**LISTED ENTRIES**
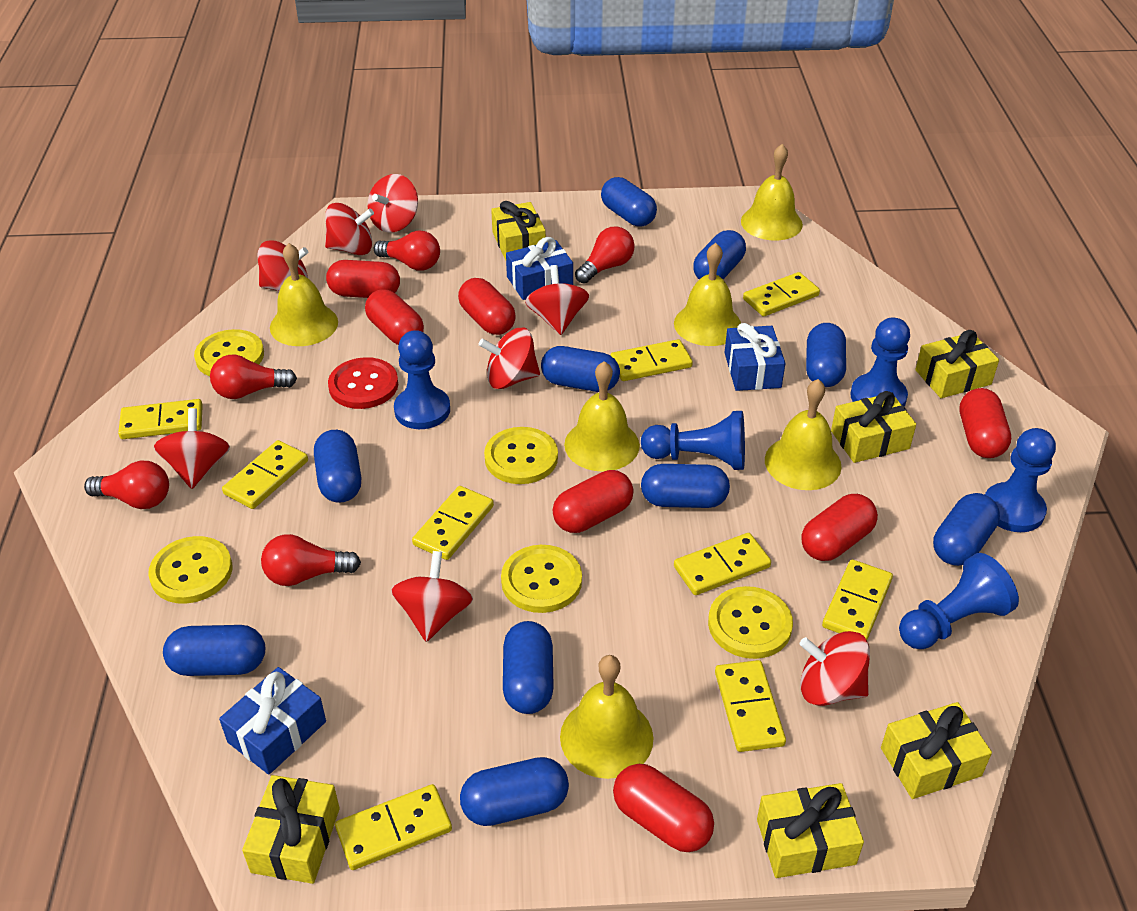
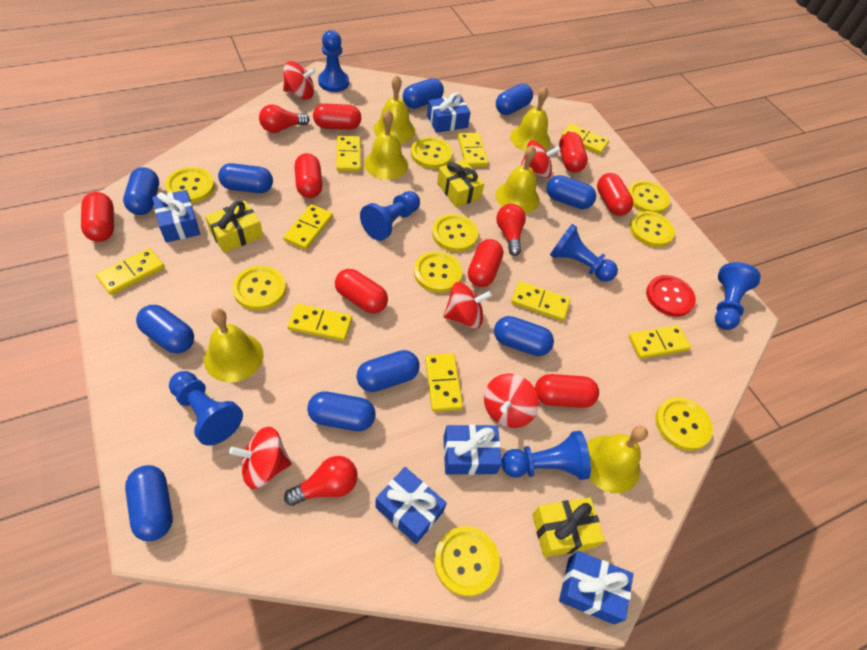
blue gift: 3 -> 5
blue pawn: 5 -> 6
red capsule: 7 -> 8
red light bulb: 5 -> 3
red spinning top: 8 -> 5
yellow button: 5 -> 9
yellow gift: 6 -> 3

**ABOUT THIS EXERCISE**
Skipping all images, print the data above a second time exactly.

**ANSWER SPACE**
blue gift: 3 -> 5
blue pawn: 5 -> 6
red capsule: 7 -> 8
red light bulb: 5 -> 3
red spinning top: 8 -> 5
yellow button: 5 -> 9
yellow gift: 6 -> 3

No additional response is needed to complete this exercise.